Supplied records »
——

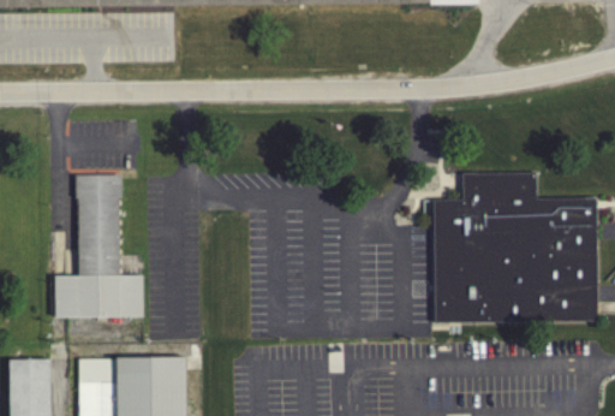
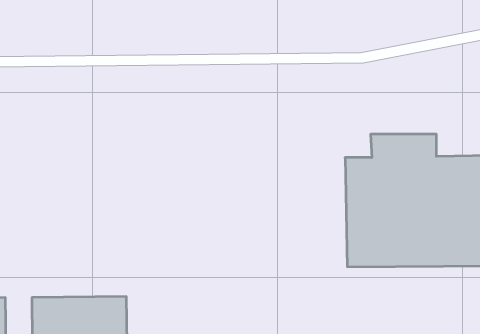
building: [53,179,142,322] -> none

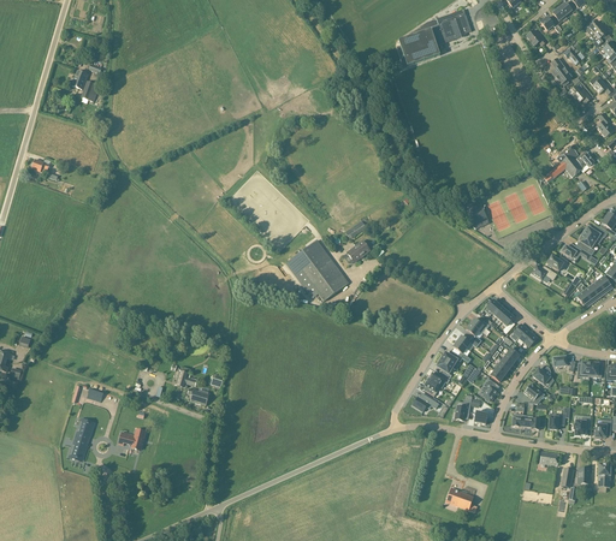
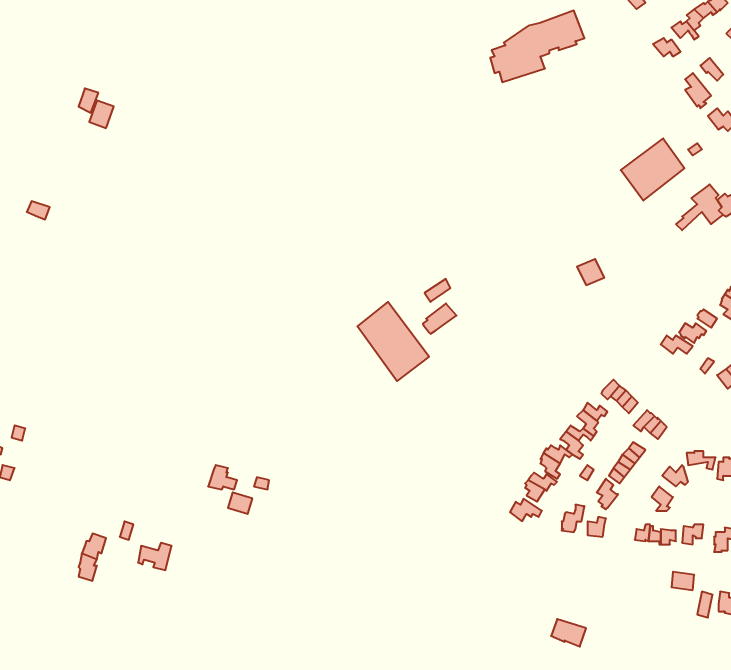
building: none -> [621,138,684,201]

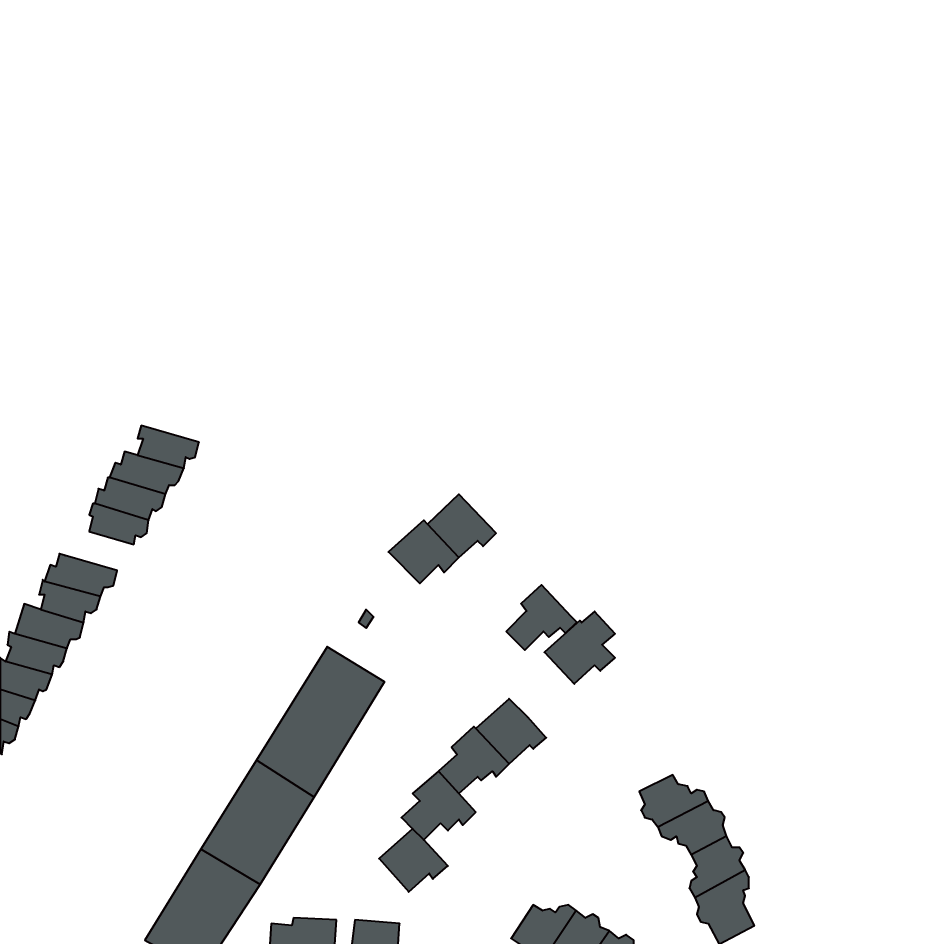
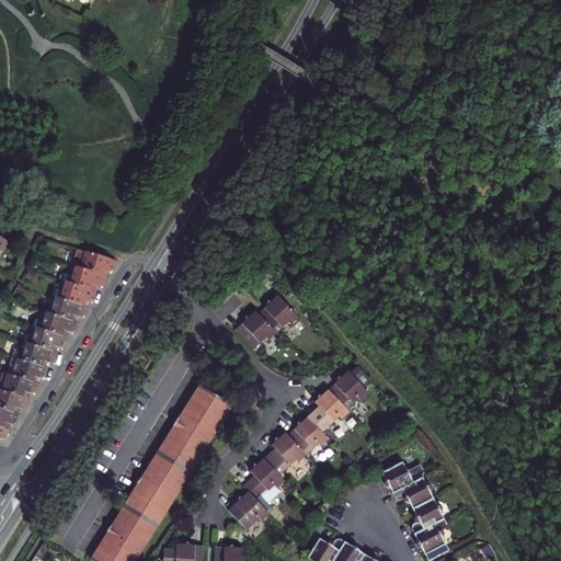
building: none -> [42,314,82,340]
building: [506,585,577,650] -> [304,388,345,426]

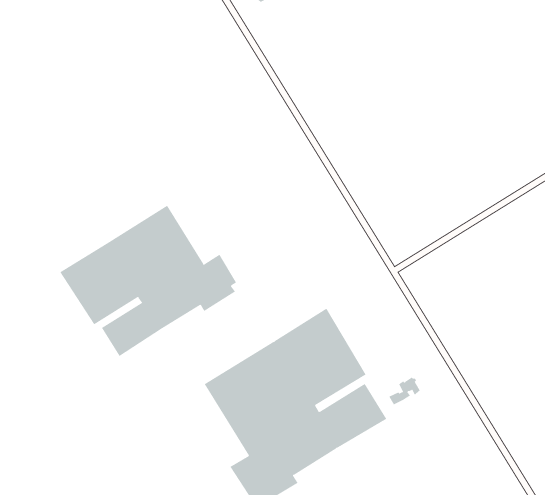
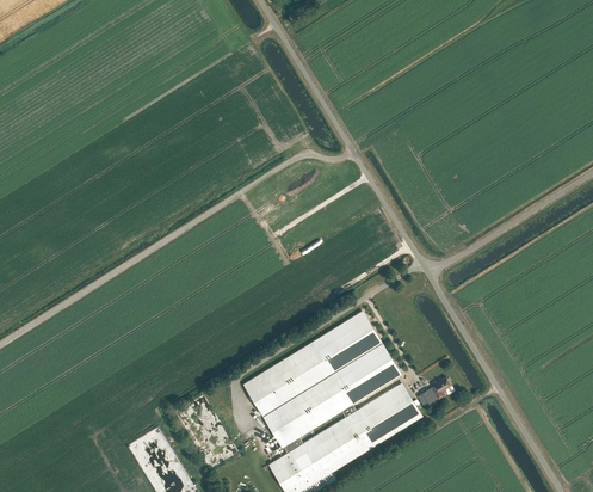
building: [59,205,237,357] -> none

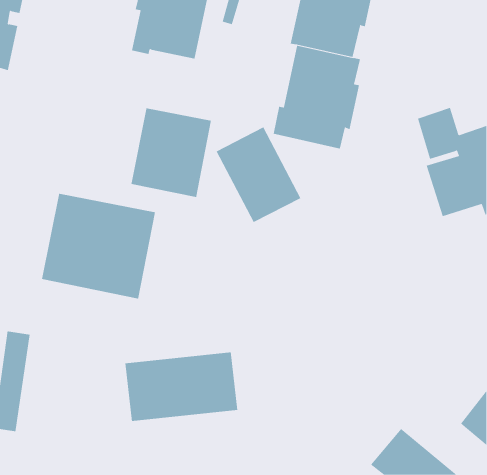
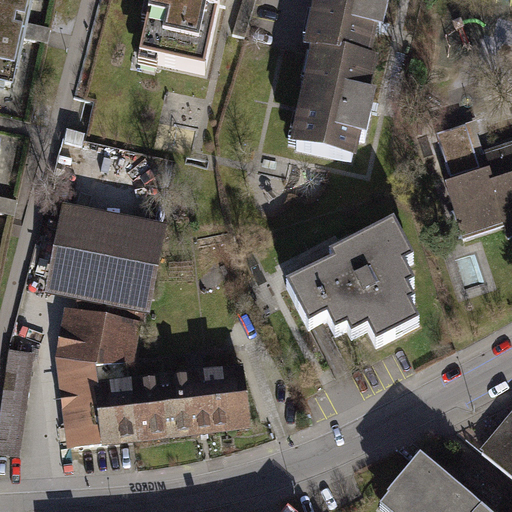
building: [131,108,211,198] -> none
building: [216,127,301,223] -> none
building: none -> [287,213,421,337]
building: none -> [58,309,137,449]

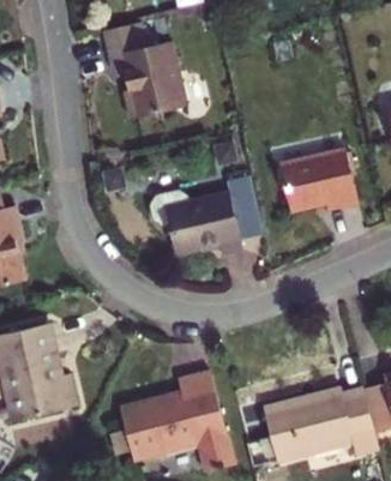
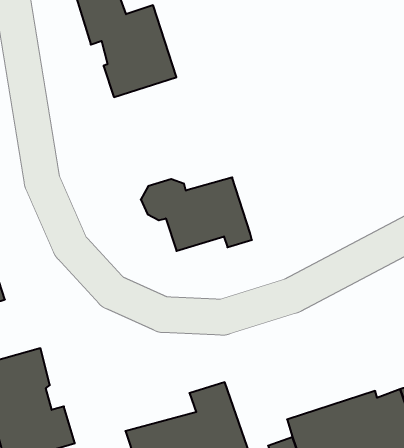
building: [283,149,361,210] -> none
building: [225,176,267,242] -> none

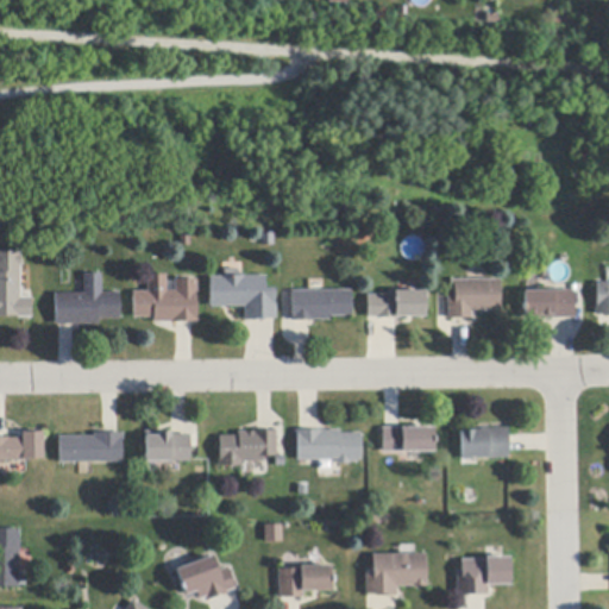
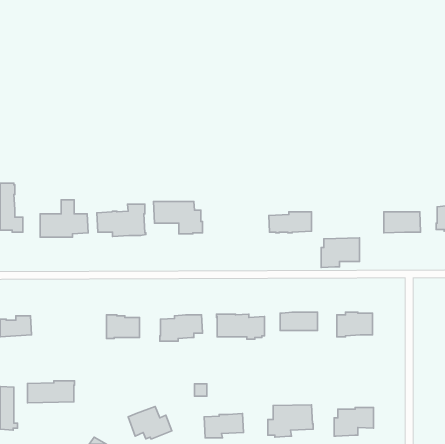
building: [448,277,501,318] -> [321,238,359,268]
building: [293,289,352,319] -> none
building: [59,432,124,462] -> [28,381,75,403]

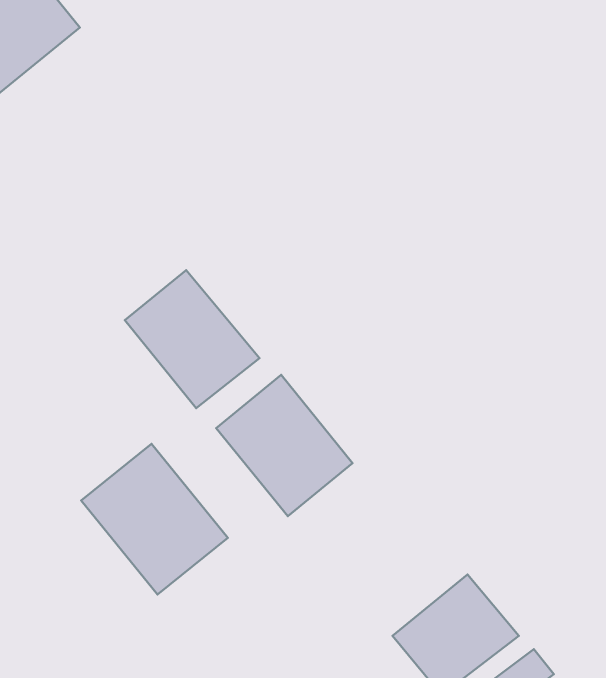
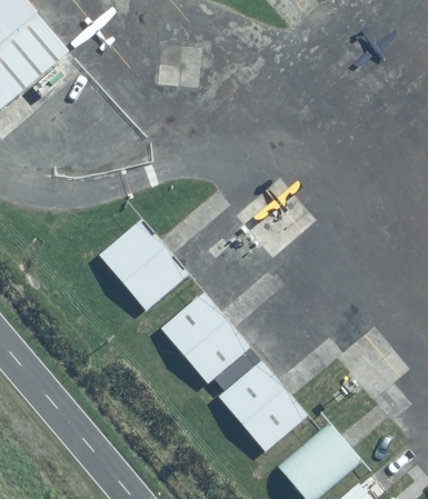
building: [81,444,228,594] -> none
building: none -> [219,359,310,451]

——

Task brief »
Leave out the pictures and give the listing above again exactly.

Your solution »
building: [53,179,142,322] -> none

building: none -> [621,138,684,201]

building: none -> [42,314,82,340]
building: [506,585,577,650] -> [304,388,345,426]

building: [59,205,237,357] -> none

building: [131,108,211,198] -> none
building: [216,127,301,223] -> none
building: none -> [287,213,421,337]
building: none -> [58,309,137,449]

building: [283,149,361,210] -> none
building: [225,176,267,242] -> none

building: [448,277,501,318] -> [321,238,359,268]
building: [293,289,352,319] -> none
building: [59,432,124,462] -> [28,381,75,403]

building: [81,444,228,594] -> none
building: none -> [219,359,310,451]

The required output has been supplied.